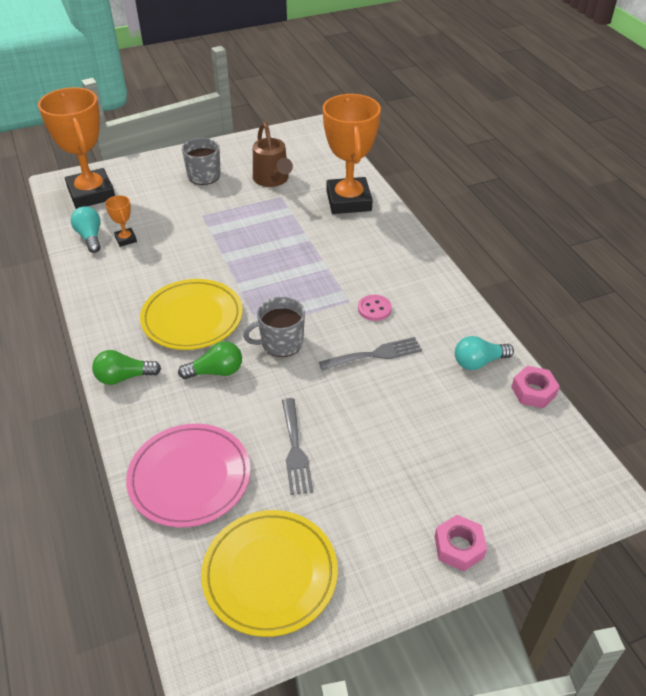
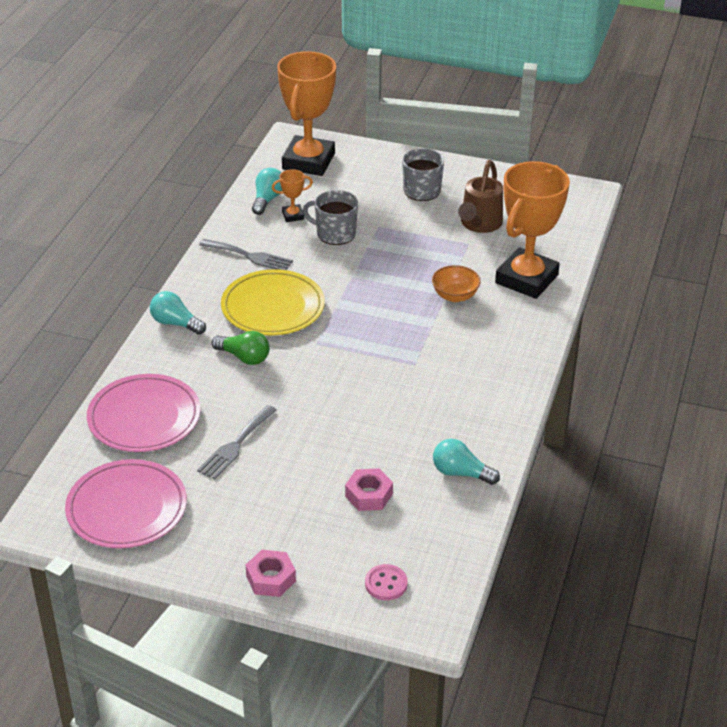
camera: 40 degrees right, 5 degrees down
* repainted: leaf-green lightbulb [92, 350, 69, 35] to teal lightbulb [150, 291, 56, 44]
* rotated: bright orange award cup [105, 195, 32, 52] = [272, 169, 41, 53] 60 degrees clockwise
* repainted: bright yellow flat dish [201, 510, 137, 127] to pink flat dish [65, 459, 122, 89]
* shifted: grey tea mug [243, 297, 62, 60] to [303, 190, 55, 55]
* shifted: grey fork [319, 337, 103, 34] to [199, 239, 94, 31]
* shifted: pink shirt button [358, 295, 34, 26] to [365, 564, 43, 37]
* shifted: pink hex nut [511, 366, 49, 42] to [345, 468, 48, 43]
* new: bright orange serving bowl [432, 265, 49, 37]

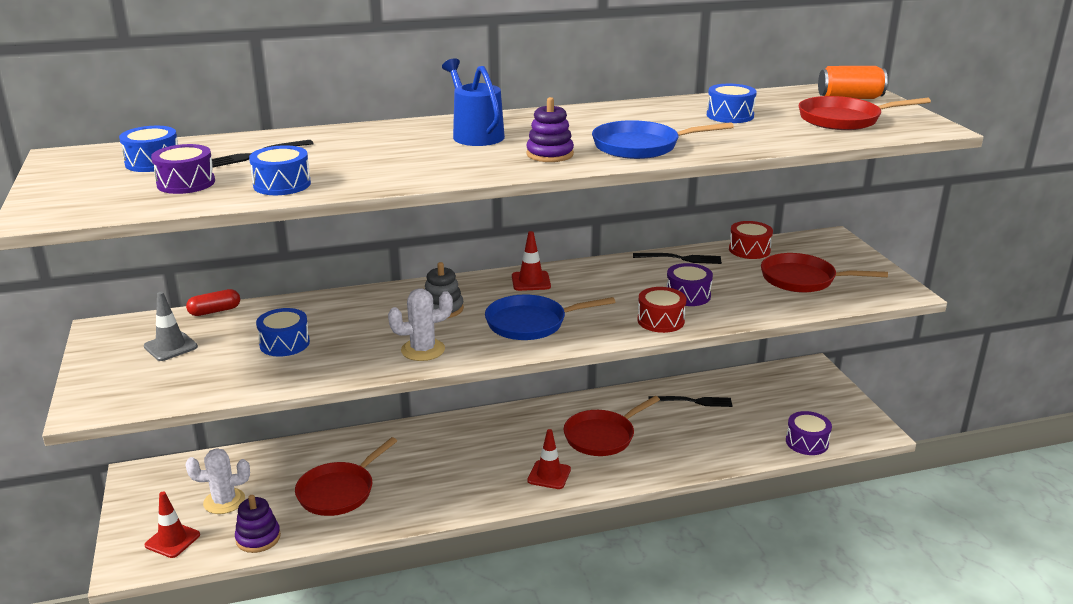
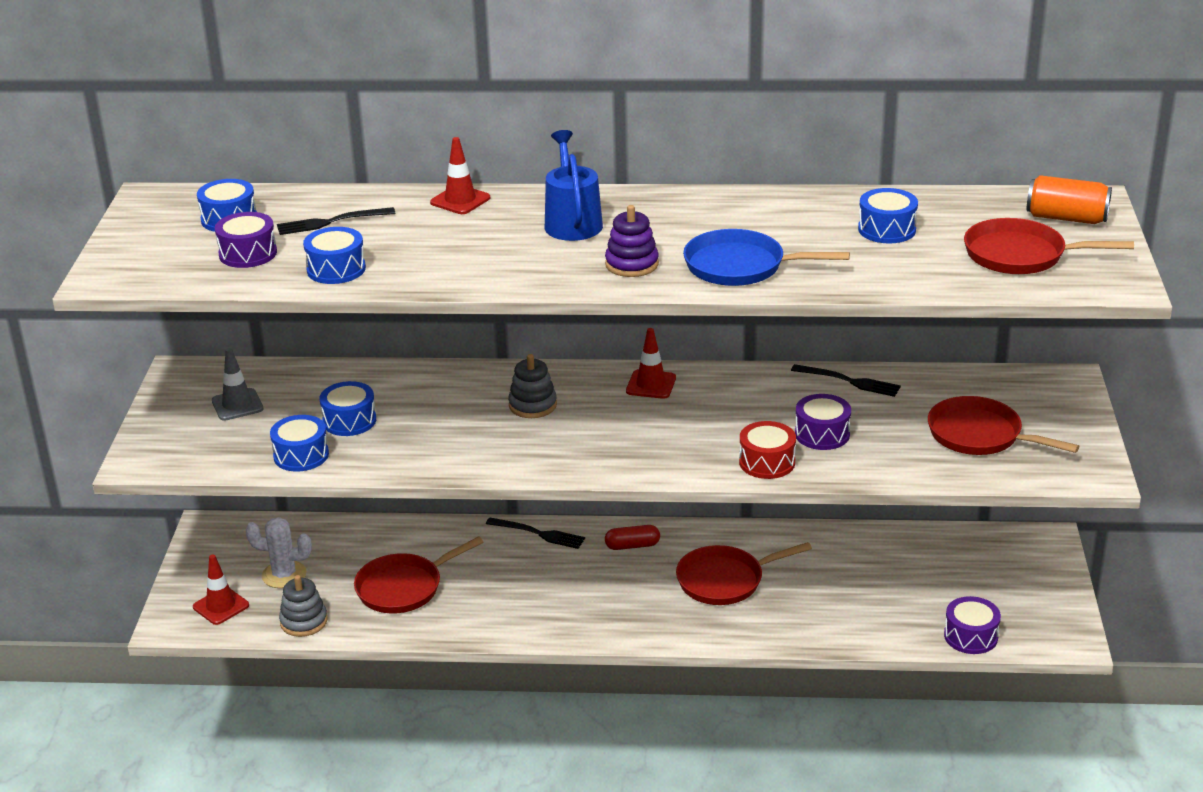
camera: 20 degrees right, 5 degrees up
* shifted: red capsule [186, 289, 54, 27] to [605, 525, 55, 25]
* repainted: royal purple stacking rings [235, 495, 46, 58] to grey stacking rings [279, 575, 49, 62]
* gone: snow-white prickly plant [388, 288, 65, 73]
* gone: royal blue pan [485, 295, 130, 45]
* shifted: red safety cone [527, 429, 44, 60] to [430, 137, 60, 77]
* shifted: jet-black fork [648, 396, 84, 11] to [486, 518, 99, 31]
* gone: red toy drum [729, 221, 44, 38]
* new: royal blue toy drum [270, 415, 59, 57]

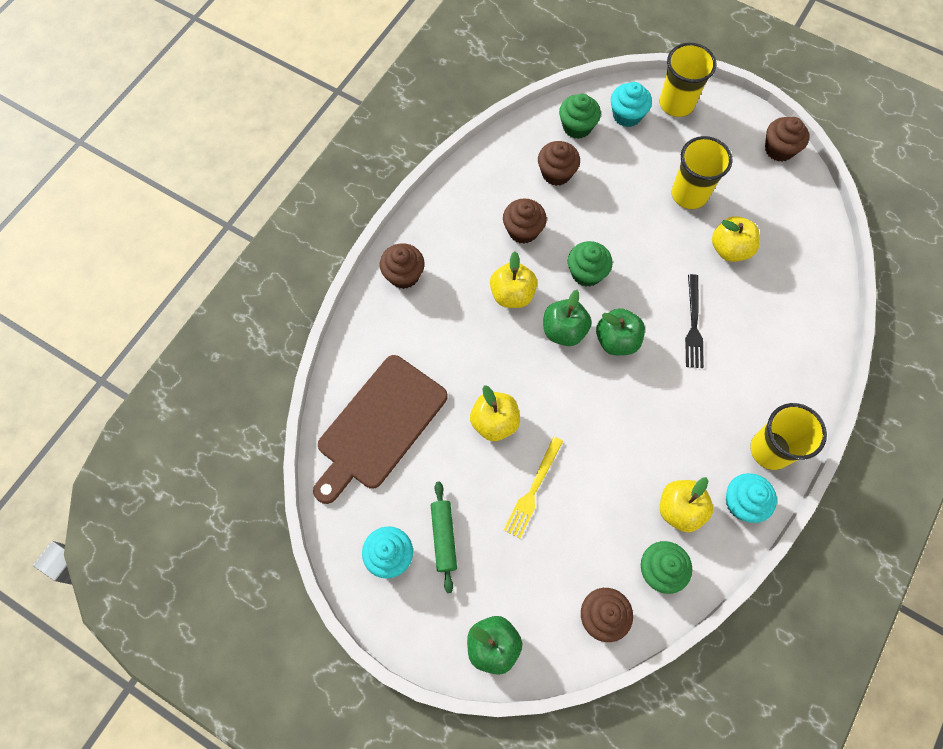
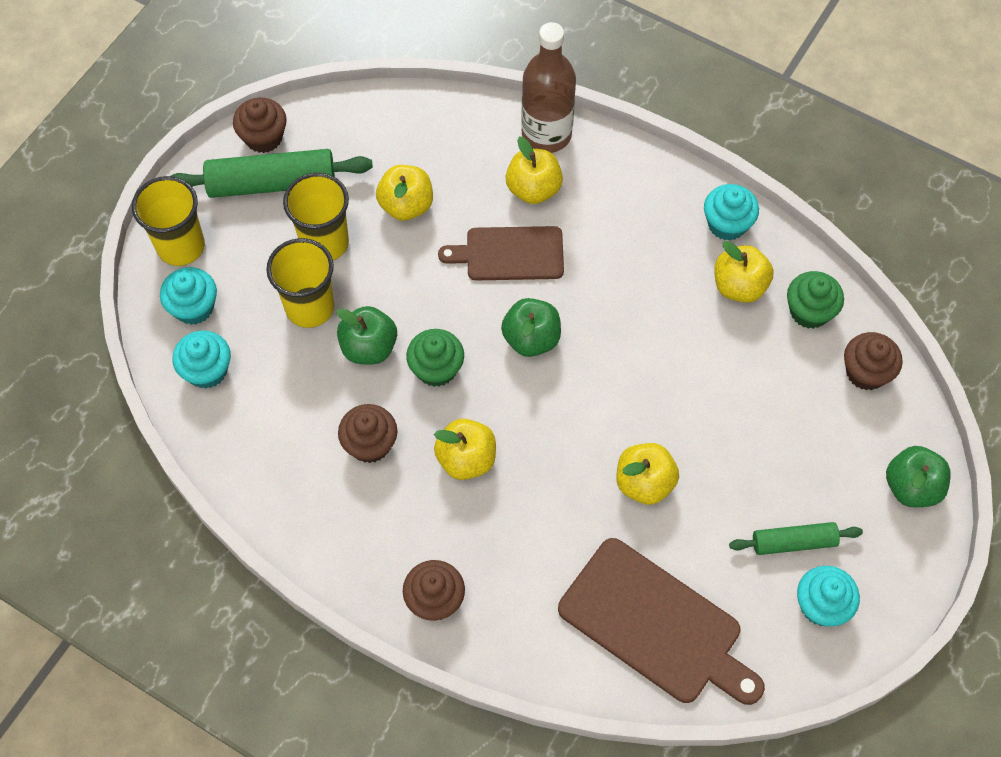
camera: 90 degrees left, 5 degrees down
* gone: bright yellow fork [504, 436, 59, 102]
* gone: russet fairy cake [538, 141, 42, 45]
* shifted: leaf-green apple fruit [544, 290, 48, 56] to [336, 306, 61, 58]
* repainted: leaf-green fairy cake [559, 94, 42, 45] to teal fairy cake [172, 330, 59, 59]
* swapped: jet-black fork [685, 274, 19, 94] to russet chopping board [438, 226, 126, 54]
* shifted: bright yellow beaker [750, 403, 77, 67] to [266, 238, 68, 90]
* new: leaf-green dough roller [171, 149, 202, 49]
* new: bright yellow apple fruit [505, 136, 58, 68]
* new: russet flask [521, 22, 55, 131]

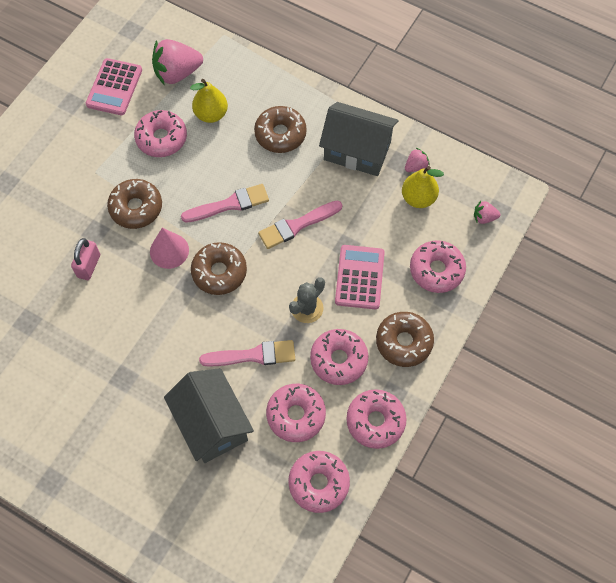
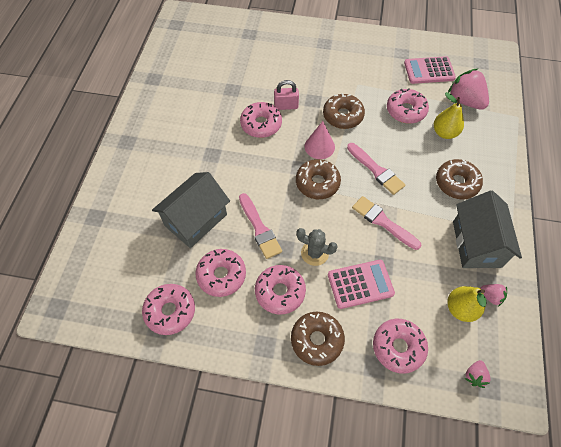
camera: 70 degrees right, 5 degrees down
* shifted: pink donut [346, 389, 61, 60] to [240, 102, 42, 36]
* rotated: pink toy strawberry [474, 201, 26, 23] = [465, 360, 26, 28] 135 degrees counterclockwise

+-------+

Output the lines above exactly, but only those between the line holding "459, 122, 89]" and the line holding "239, 94, 31]", inclusive.

* repainted: bright yellow flat dish [201, 510, 137, 127] to pink flat dish [65, 459, 122, 89]
* shifted: grey tea mug [243, 297, 62, 60] to [303, 190, 55, 55]
* shifted: grey fork [319, 337, 103, 34] to [199, 239, 94, 31]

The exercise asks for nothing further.